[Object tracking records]
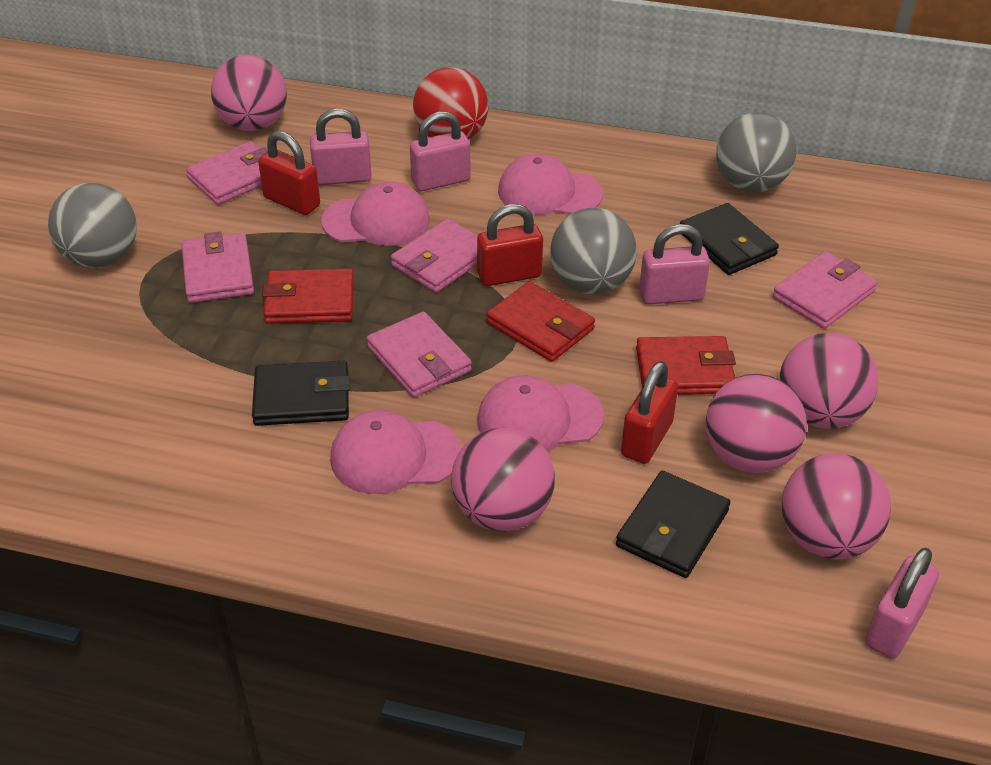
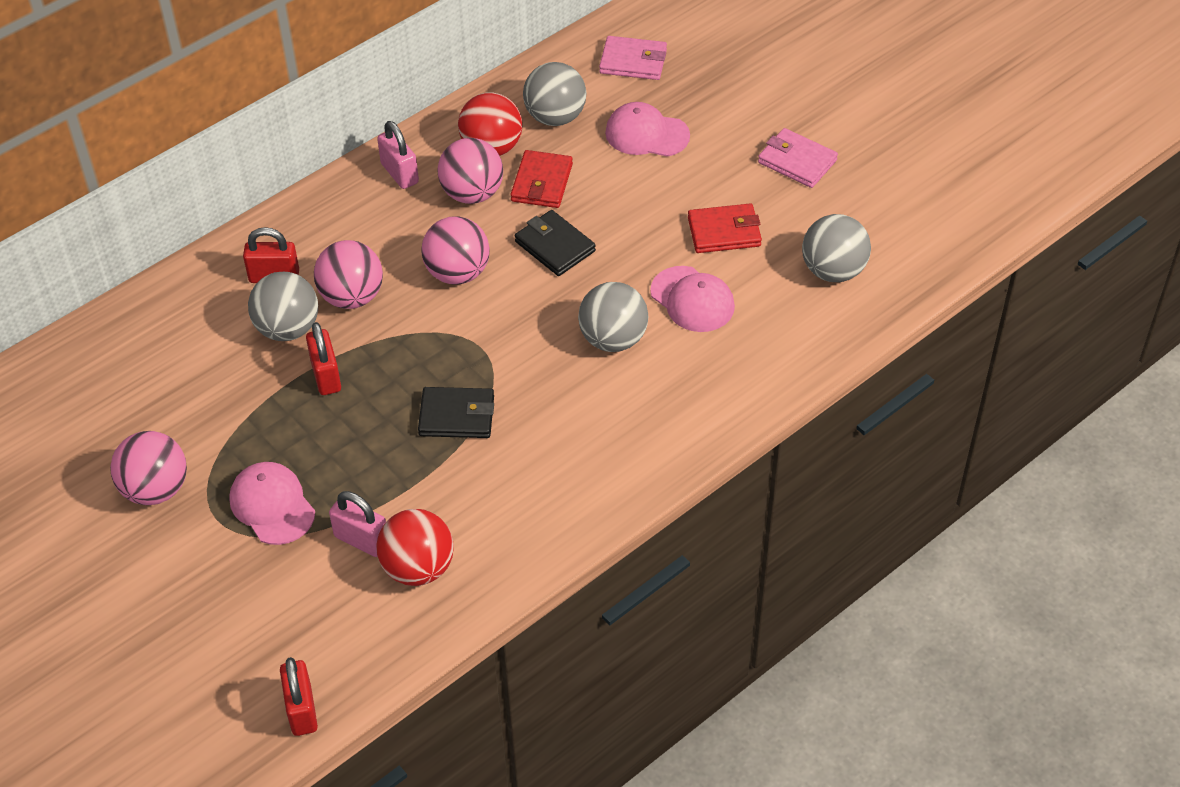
black wallet: 3 -> 2
grey ball: 3 -> 4
pink ball: 5 -> 4
pink cap: 4 -> 3
pink padlock: 4 -> 2
pink wallet: 5 -> 2
red ball: 1 -> 2
red wallet: 3 -> 2

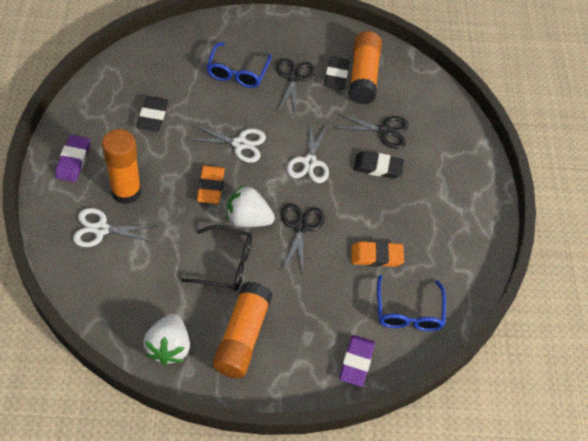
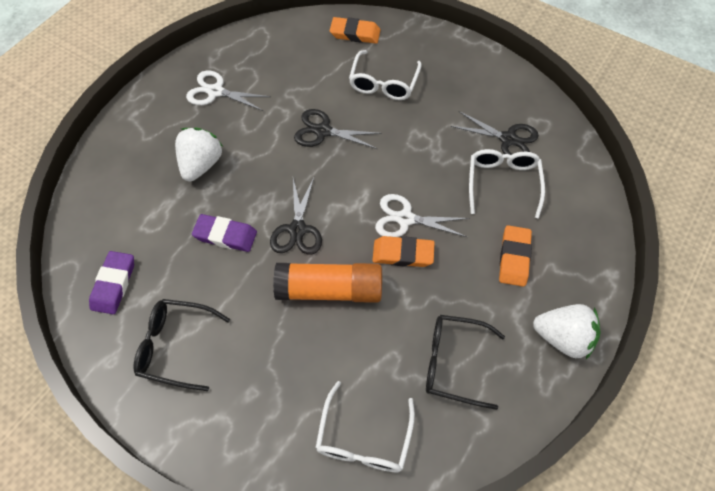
black eraser: 3 -> 0
black glasses: 1 -> 2
blue glasses: 2 -> 0
orange eraser: 2 -> 3
orange glue stick: 3 -> 1
white glasses: 0 -> 3
white scissors: 3 -> 2

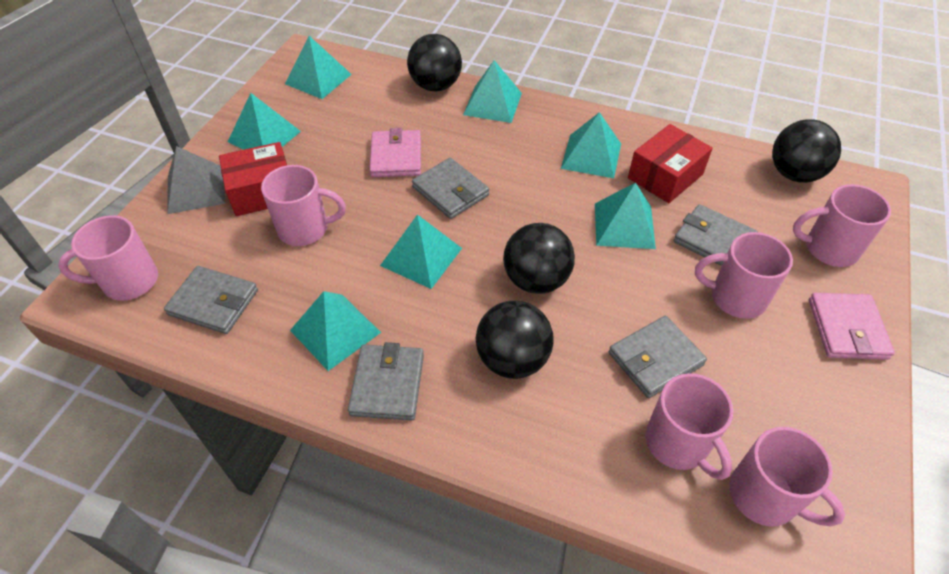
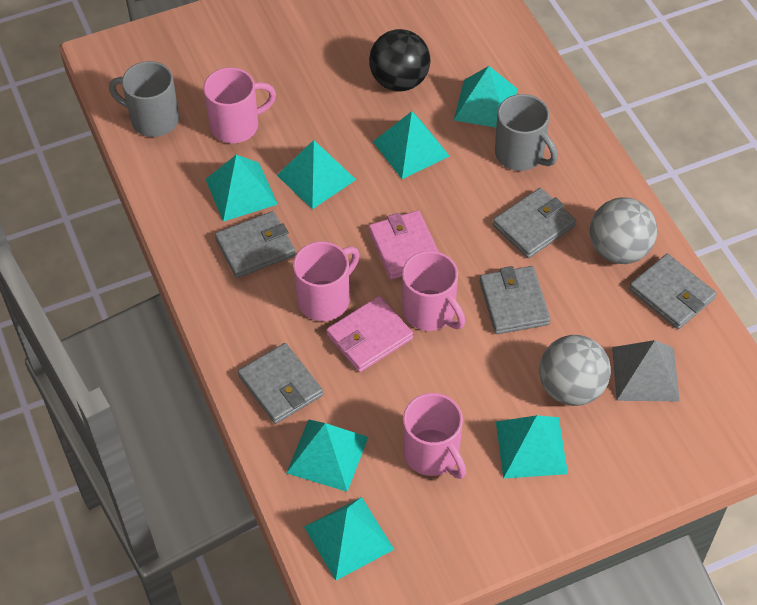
black ball: 4 -> 1
grey ball: 0 -> 2
grey mug: 0 -> 2
pink mug: 6 -> 4
red box: 2 -> 0

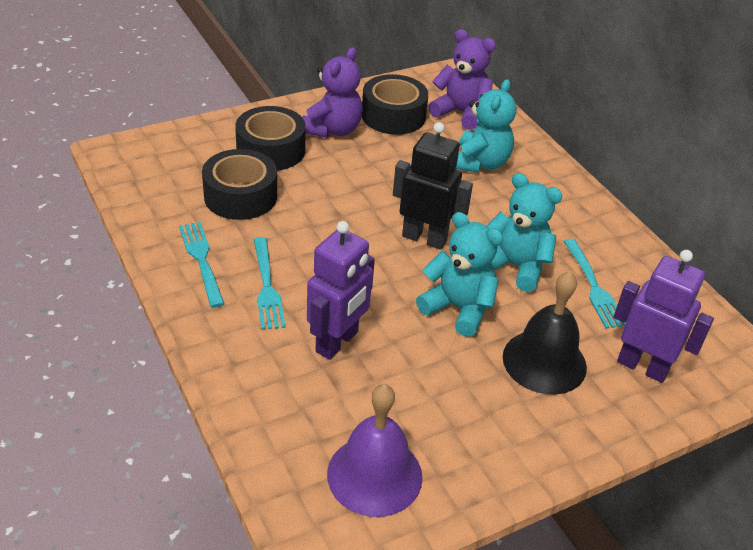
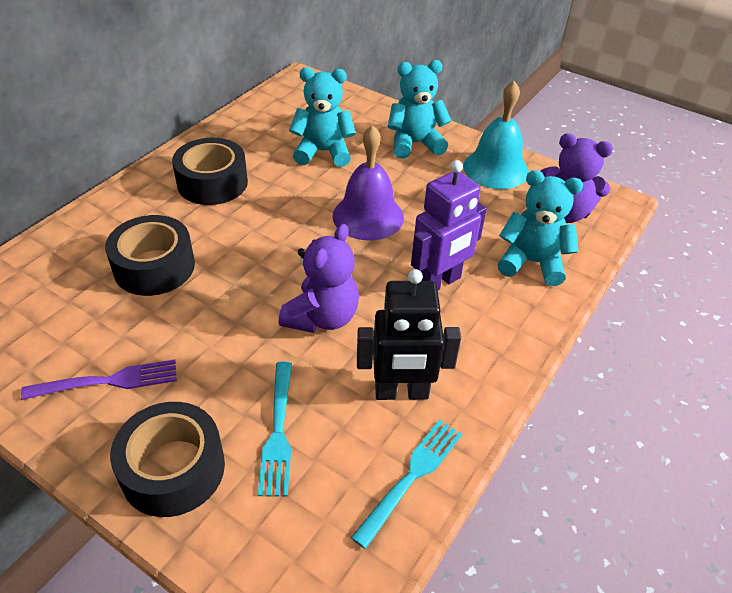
black bell: 1 -> 0
purple fork: 0 -> 1
purple robot: 2 -> 1
turquoise bell: 0 -> 1
turquoise fork: 3 -> 2

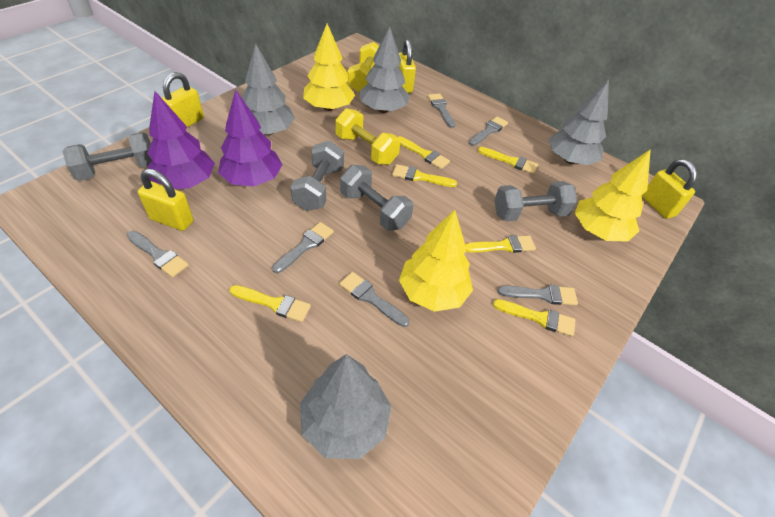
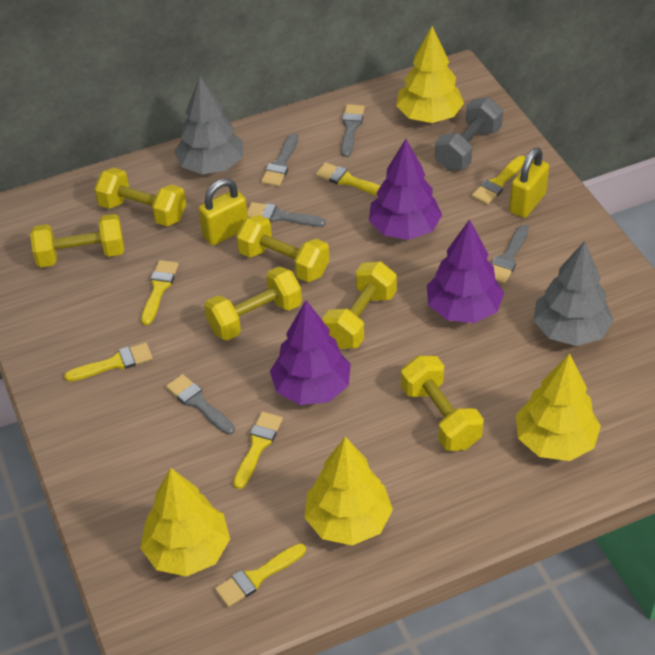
grey brush: 6 -> 5
grey dumbbell: 4 -> 1
grey tree: 4 -> 2
purple tree: 2 -> 3
yellow dumbbell: 2 -> 6
yellow padlock: 4 -> 2
yellow tree: 3 -> 4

### Work to be completed
Using the data above, give again exactly the lines starting at the one holding "orange glue stick: 3 -> 1" and ending at the one holding "grey tree: 4 -> 2", inclusive, and nothing more. Omit the pictures.

### Answer below
orange glue stick: 3 -> 1
white glasses: 0 -> 3
white scissors: 3 -> 2

black ball: 4 -> 1
grey ball: 0 -> 2
grey mug: 0 -> 2
pink mug: 6 -> 4
red box: 2 -> 0

black bell: 1 -> 0
purple fork: 0 -> 1
purple robot: 2 -> 1
turquoise bell: 0 -> 1
turquoise fork: 3 -> 2

grey brush: 6 -> 5
grey dumbbell: 4 -> 1
grey tree: 4 -> 2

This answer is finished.